- **ACTION ITEM**
Each record that follows goes into your reply unchanged; the pictures do not.

- **DATA FOR ANALYSIS**

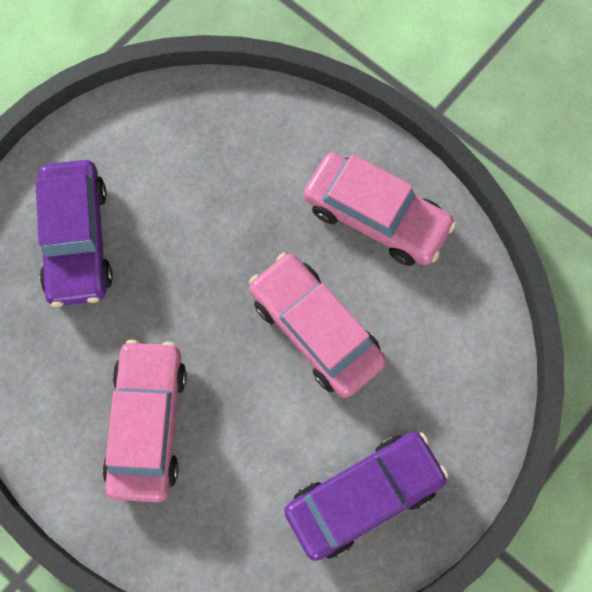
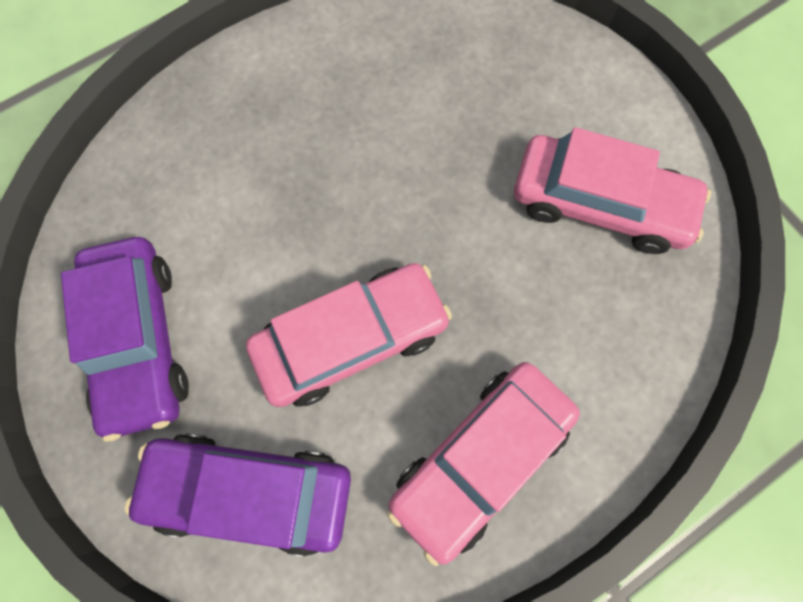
camera: 105 degrees right, 0 degrees up
(77, 239) = (529, 106): purple car -> purple car (250, 491)
(148, 423) = (302, 135): pink car -> pink car (599, 204)

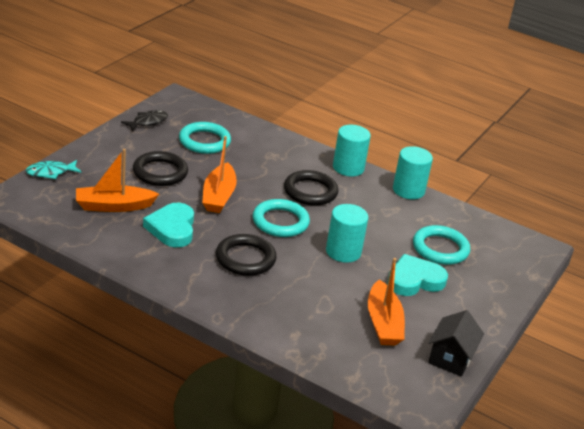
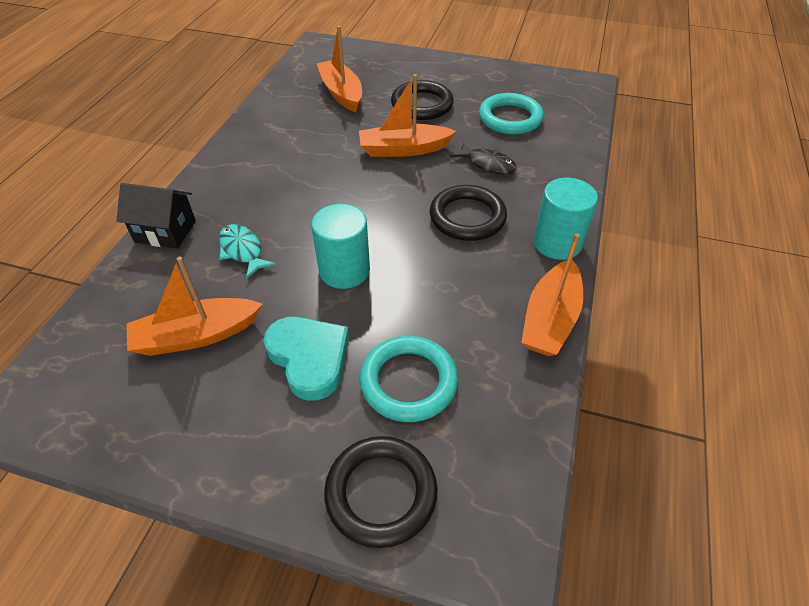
camera: 80 degrees right, 15 degrees up
(50, 172) = (375, 51): turquoise fish -> turquoise fish (243, 251)
(148, 122) = (513, 77): black fish -> black fish (487, 164)
(172, 228) = (322, 133): turquoise heart -> none
(245, 258) = (290, 191): black ring -> black ring (381, 493)
(280, 222) = (381, 204): turquoise ring -> none
(408, 190) = (550, 319): turquoise cylinder -> orange boat
(451, 358) = (127, 428): black house -> black house (165, 231)

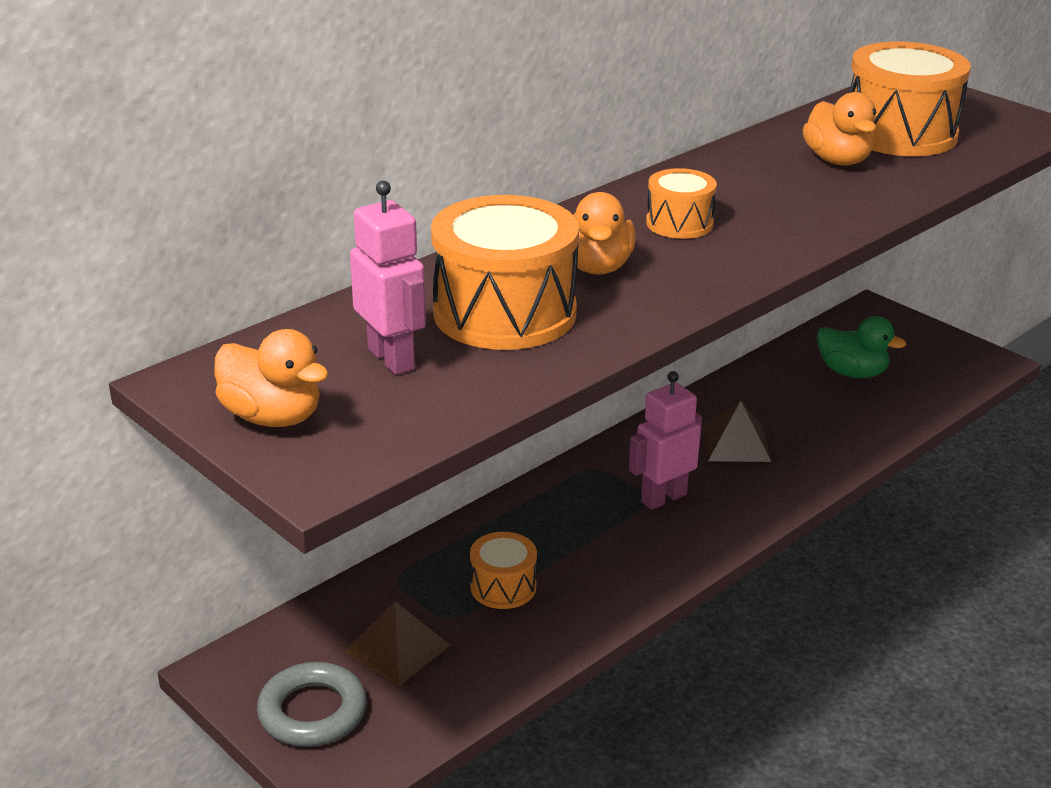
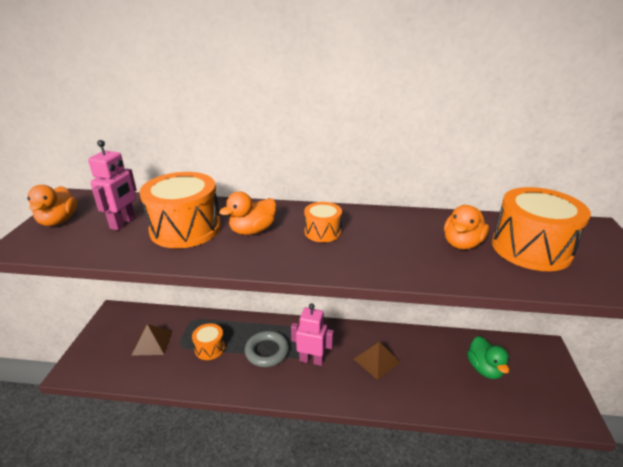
camera: 50 degrees right, 0 degrees up
(312, 712) = (103, 343): grey ring -> grey ring (267, 351)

- **SOLUTION TO THIS PROBLEM**
camera: 105 degrees right, 0 degrees up
(77, 239) = (529, 106): purple car -> purple car (250, 491)
(148, 423) = (302, 135): pink car -> pink car (599, 204)

camera: 80 degrees right, 15 degrees up
(50, 172) = (375, 51): turquoise fish -> turquoise fish (243, 251)
(148, 122) = (513, 77): black fish -> black fish (487, 164)
(172, 228) = (322, 133): turquoise heart -> none
(245, 258) = (290, 191): black ring -> black ring (381, 493)
(280, 222) = (381, 204): turquoise ring -> none
(408, 190) = (550, 319): turquoise cylinder -> orange boat
(451, 358) = (127, 428): black house -> black house (165, 231)

camera: 50 degrees right, 0 degrees up
(312, 712) = (103, 343): grey ring -> grey ring (267, 351)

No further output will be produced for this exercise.